Coordinate-based object records:
☆ ☆ ☆ ☆
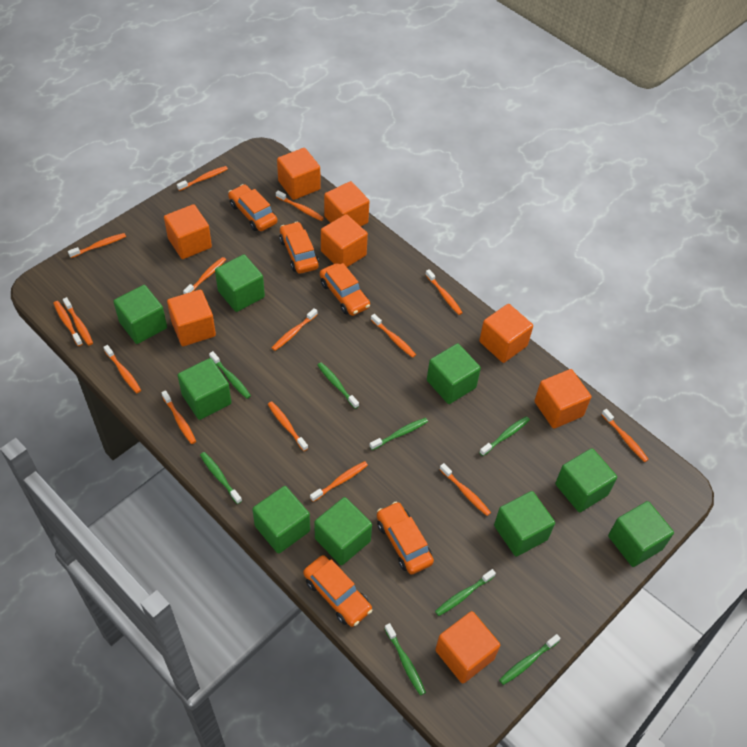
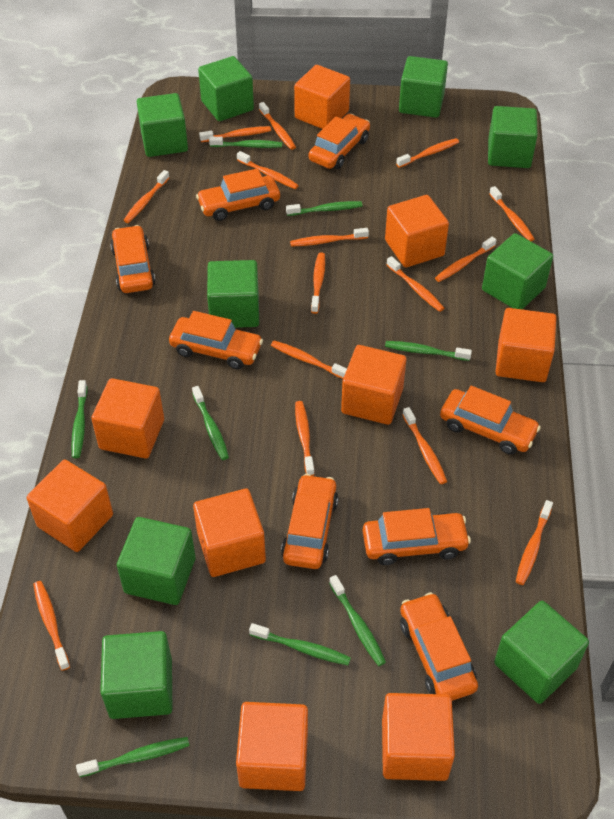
orange car: 5 -> 8
orange cube: 8 -> 9

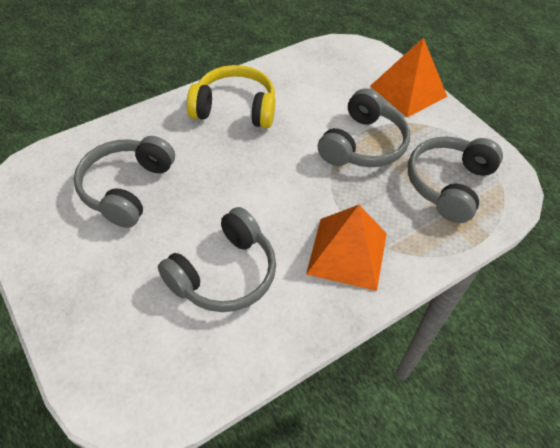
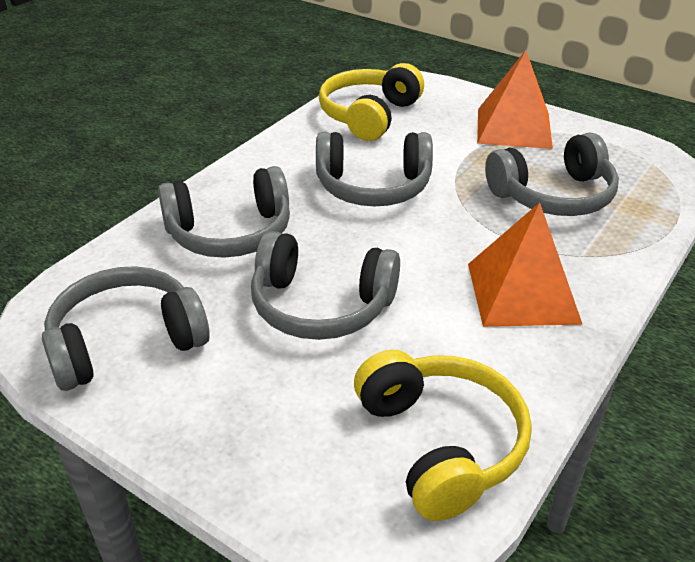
grey headphones: 4 -> 5
yellow headphones: 1 -> 2

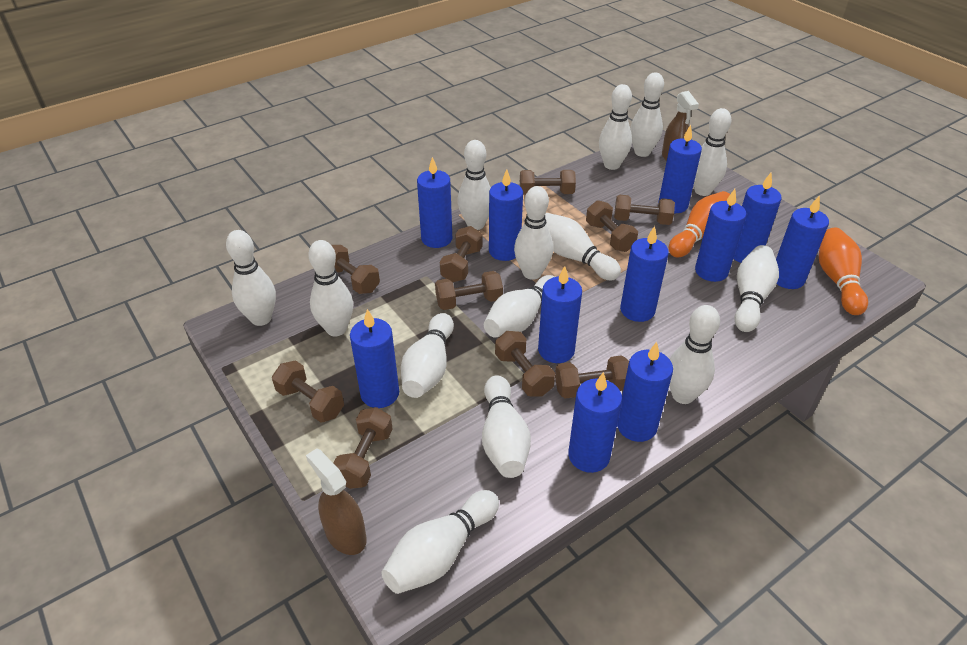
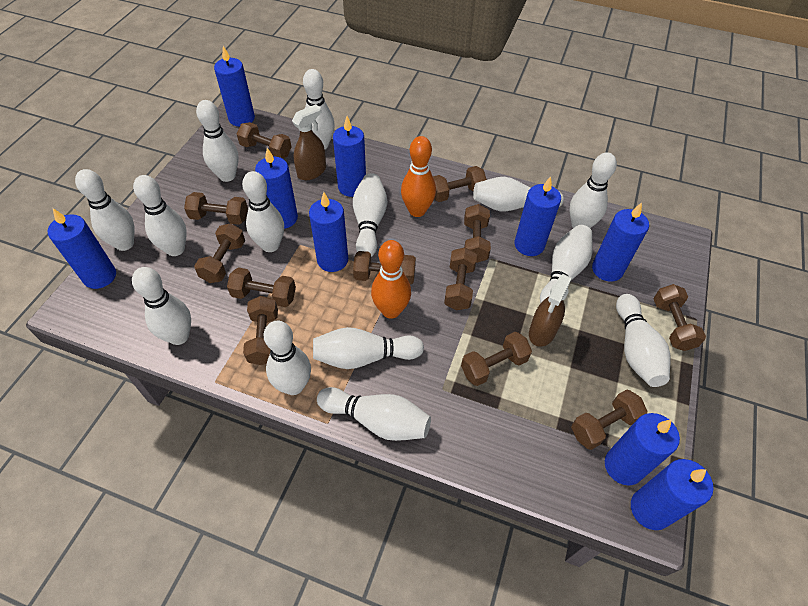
blue candle: 11 -> 9
brown dumbbell: 10 -> 12

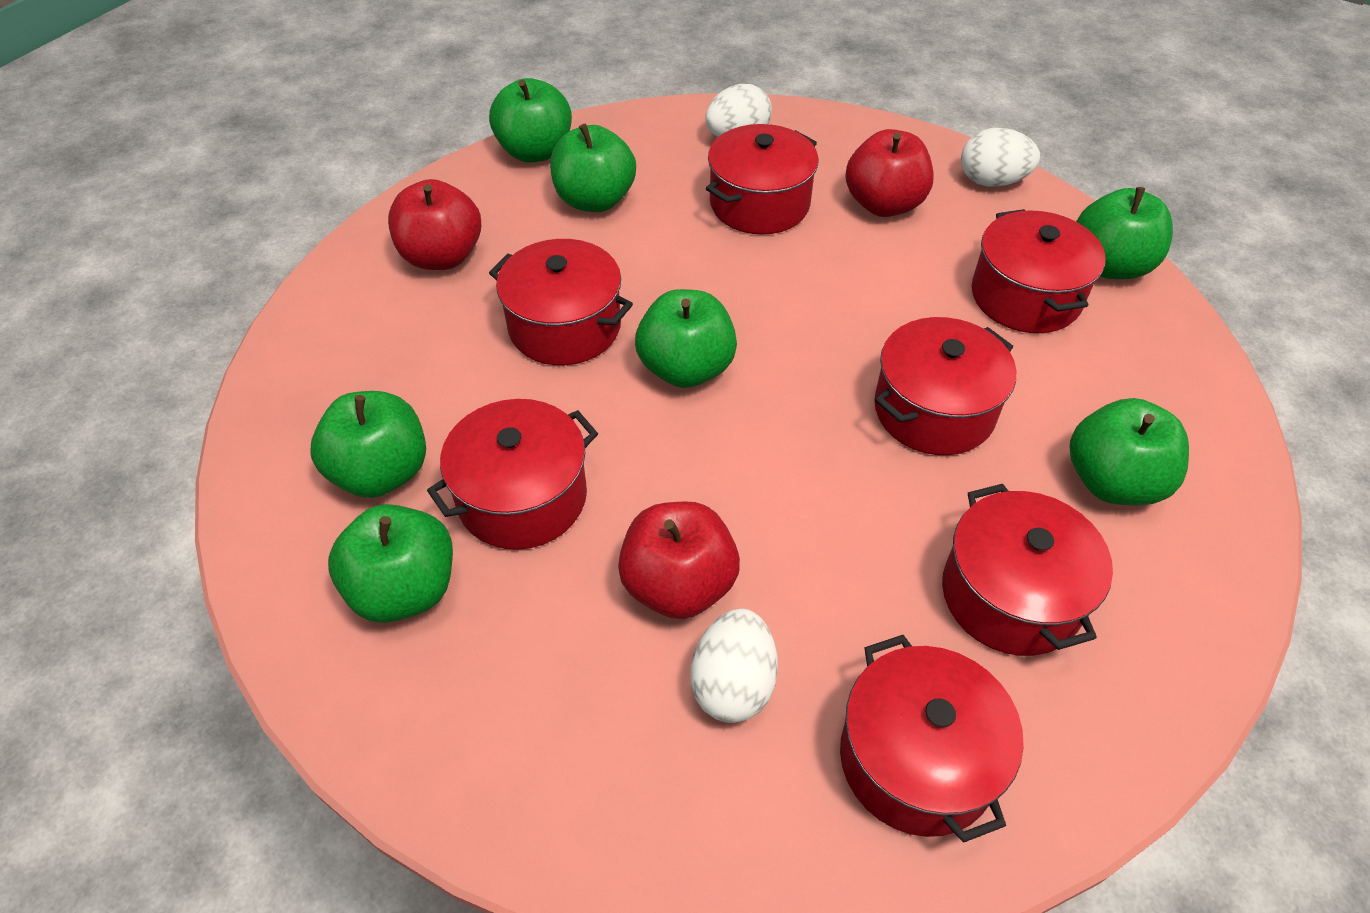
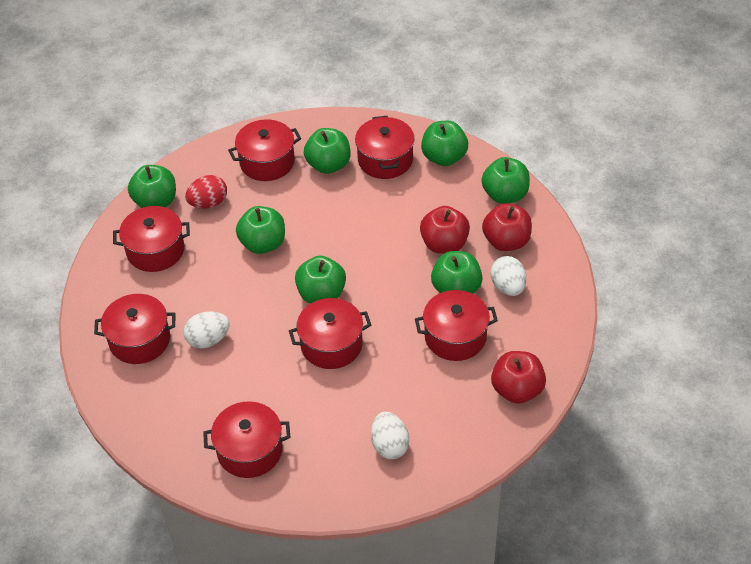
red egg: 0 -> 1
☆ ☆ ☆ ☆
Task requirements:
Repeat each record exactly, with the pictures left out.

Response:
orange car: 5 -> 8
orange cube: 8 -> 9

grey headphones: 4 -> 5
yellow headphones: 1 -> 2

blue candle: 11 -> 9
brown dumbbell: 10 -> 12

red egg: 0 -> 1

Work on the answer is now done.